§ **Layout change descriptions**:
..............................

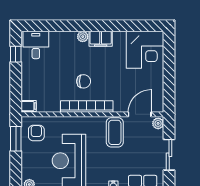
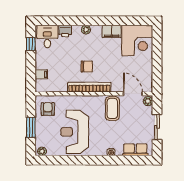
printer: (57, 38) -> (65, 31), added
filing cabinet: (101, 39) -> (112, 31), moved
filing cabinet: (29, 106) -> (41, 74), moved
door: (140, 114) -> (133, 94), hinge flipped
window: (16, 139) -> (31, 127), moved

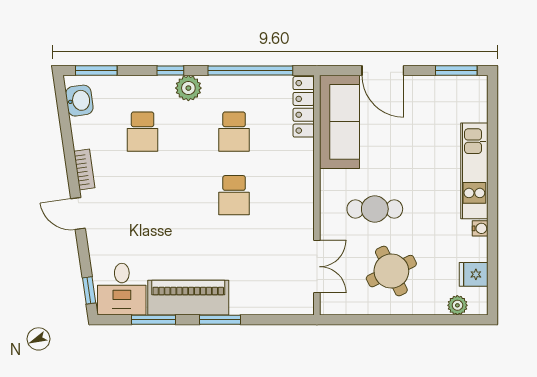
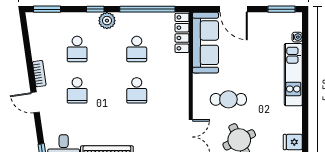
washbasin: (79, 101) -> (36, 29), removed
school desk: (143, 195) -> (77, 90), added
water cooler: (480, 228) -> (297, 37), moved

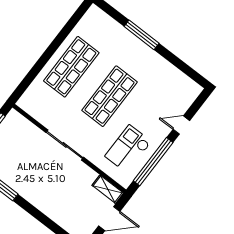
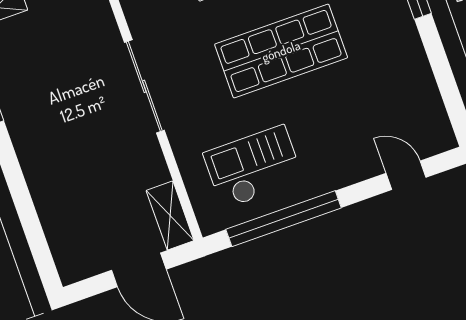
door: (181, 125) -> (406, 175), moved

..............................

§ **Your task**:
Take each line above that contains "added" and copy it out.

§ **Expected output**:
printer: (57, 38) -> (65, 31), added
school desk: (143, 195) -> (77, 90), added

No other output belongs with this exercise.